» Work to be completed: Go to the line containing "(182, 337) = (435, 268): grey" and return it and each line after it exactly, through the end of the data below, and nothing more.

Before-and-after object listings:
--- --- ---
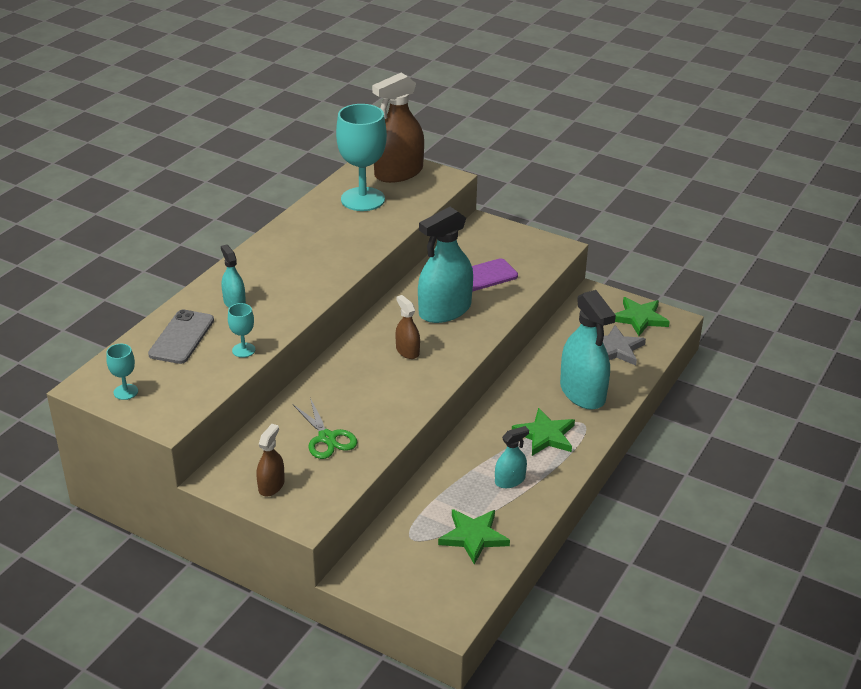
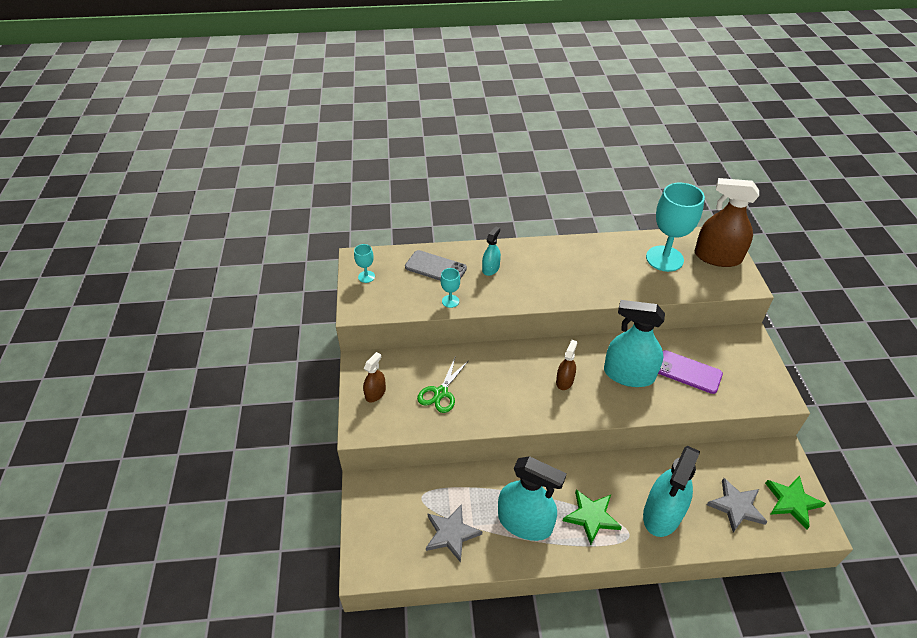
camera: 55 degrees right, 10 degrees up
(182, 337) = (435, 268): grey phone -> grey phone turned 45 degrees clockwise
(271, 485) = (375, 393): brown spray bottle -> brown spray bottle turned 45 degrees counterclockwise
(473, 537) = (451, 533): green star -> grey star
(510, 480) = (525, 522): turquoise spray bottle -> turquoise spray bottle, size x1.99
--- --- ---
» Exercise output:
(182, 337) = (435, 268): grey phone -> grey phone turned 45 degrees clockwise
(271, 485) = (375, 393): brown spray bottle -> brown spray bottle turned 45 degrees counterclockwise
(473, 537) = (451, 533): green star -> grey star
(510, 480) = (525, 522): turquoise spray bottle -> turquoise spray bottle, size x1.99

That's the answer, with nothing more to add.